==== EXCERPTED DATA
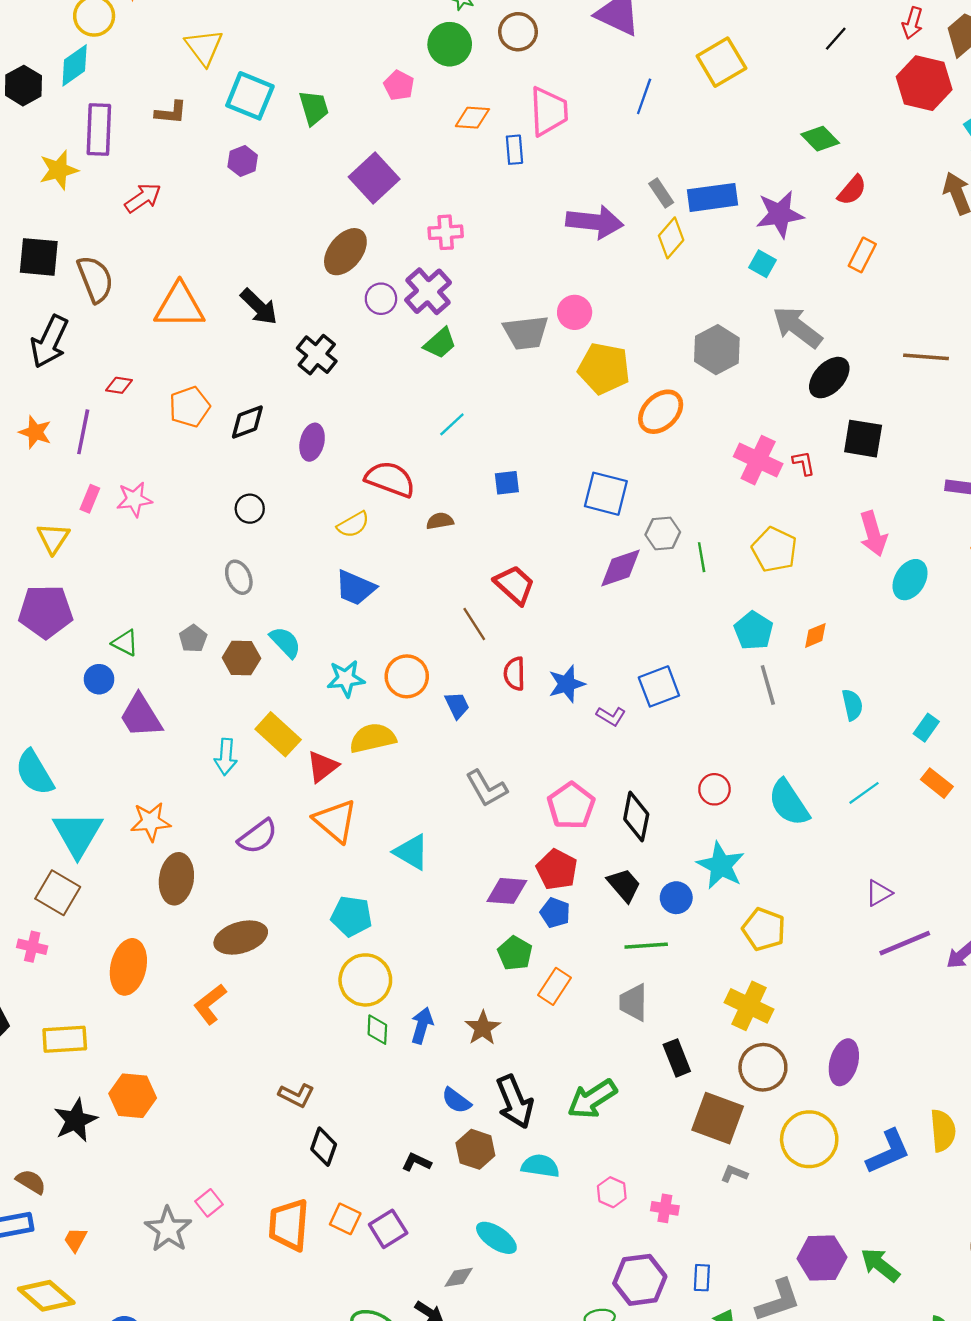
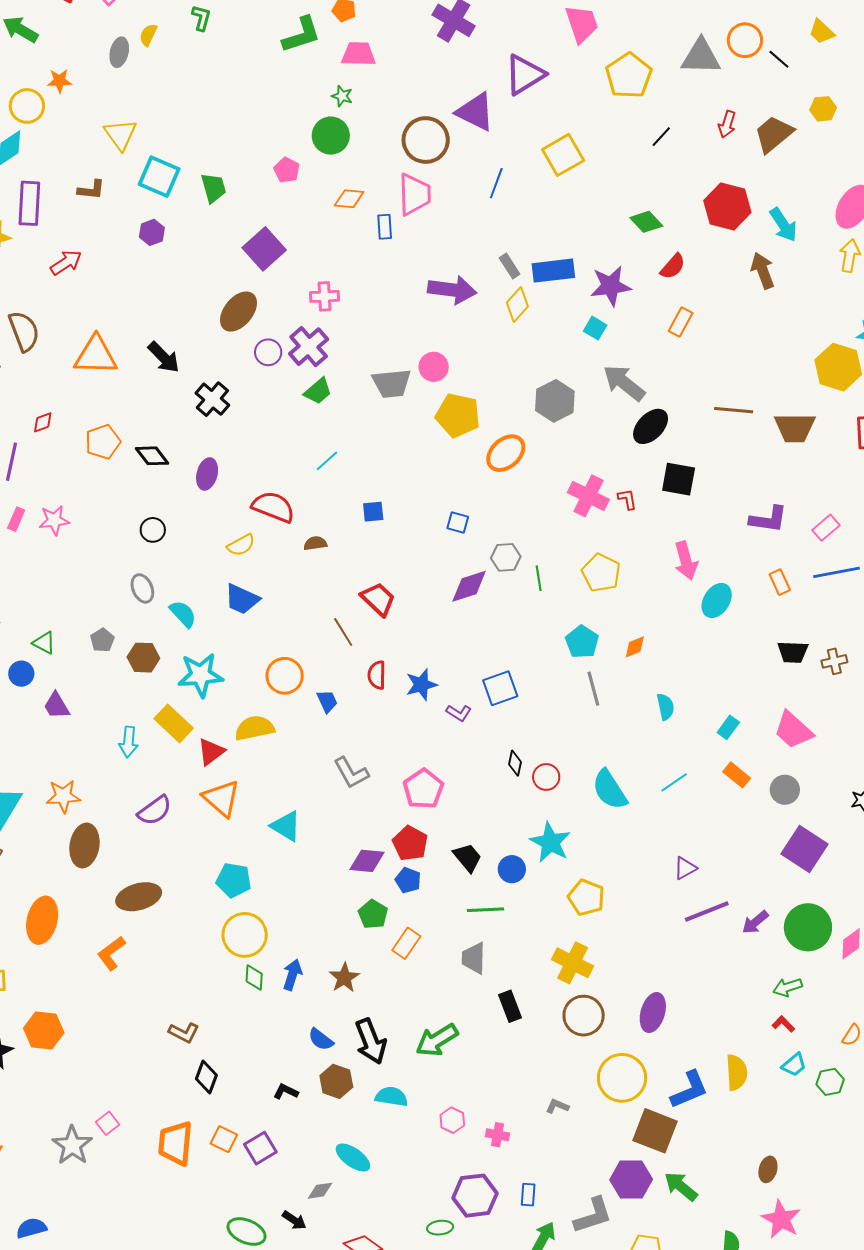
brown circle: (518, 32) -> (426, 140), moved, size x1.4
red hexagon: (924, 83) -> (727, 206), moved
red diamond: (119, 385) -> (43, 422), turned -30
black diamond: (247, 422) -> (152, 456), turned 72
blue square: (606, 494) -> (458, 522), size x0.6
cyan semicircle: (285, 642) -> (183, 614), moved
cyan star: (346, 679) -> (201, 675), moved, size x1.4
purple trapezoid: (141, 716) -> (56, 706), size x0.7
black diamond: (636, 817) -> (515, 763), moved, size x0.6
brown square: (718, 1118) -> (655, 1131), moved

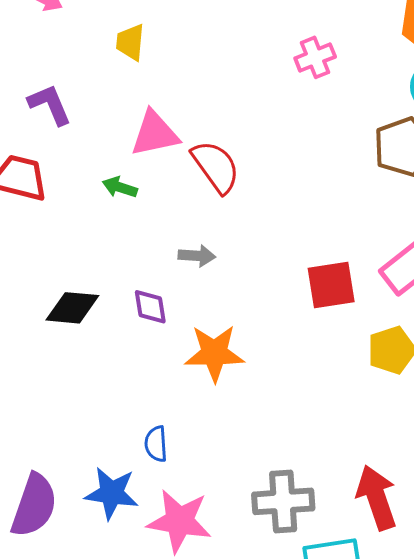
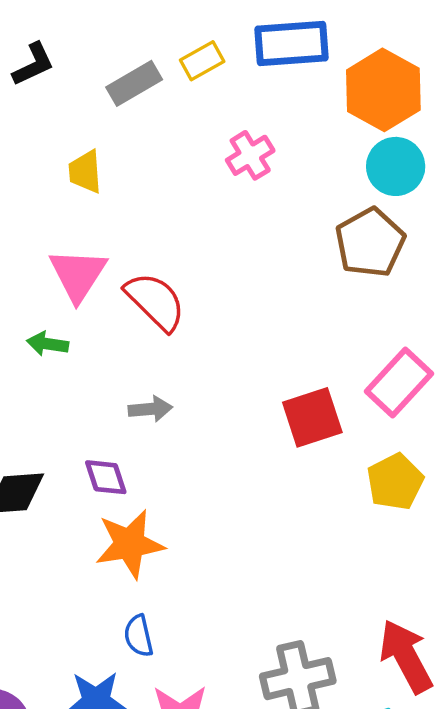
yellow trapezoid: (130, 42) -> (85, 172), moved
pink triangle: (155, 134) -> (78, 275), turned -36
orange star: (214, 353) -> (130, 544), moved

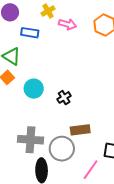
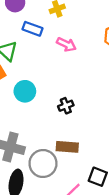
pink arrow: (67, 24) -> (66, 44), moved
black cross: (64, 97) -> (66, 106), moved

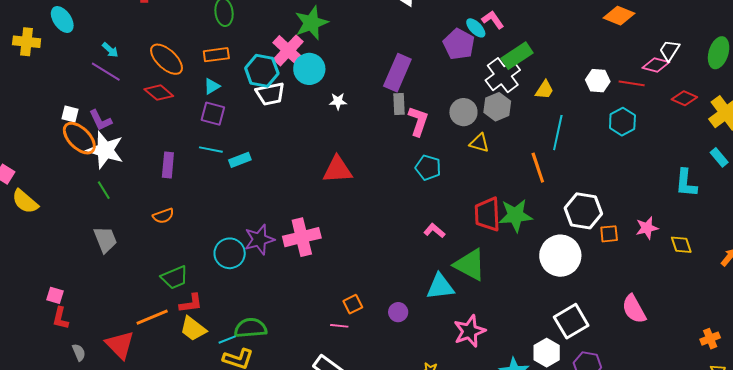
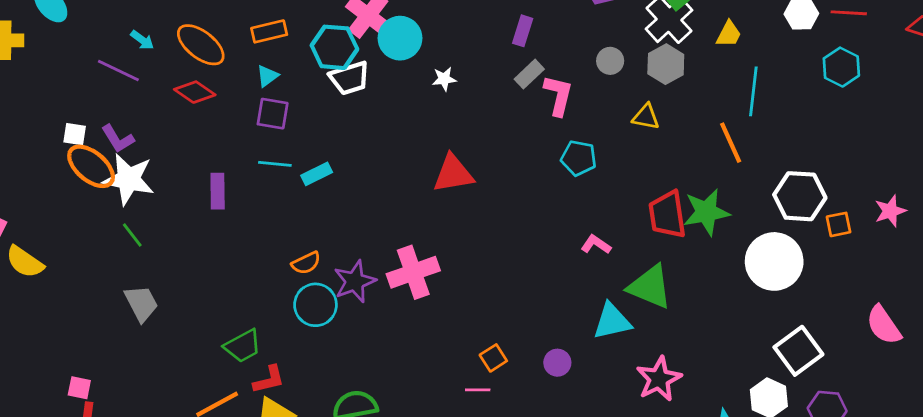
cyan arrow: (110, 50) -> (142, 40), moved
purple rectangle: (397, 73) -> (523, 31), size x0.6
gray rectangle: (399, 104) -> (529, 74), turned 55
gray circle: (463, 112) -> (610, 61), moved, size x0.7
orange semicircle: (163, 216) -> (306, 263), moved

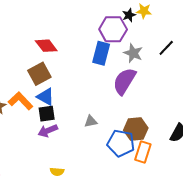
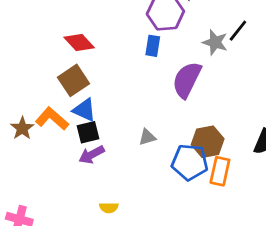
blue rectangle: (101, 53) -> (153, 46), size x0.7
gray star: (133, 53) -> (215, 42), moved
========
For the records above, state the count of lines where "semicircle" appears, without any other text.

2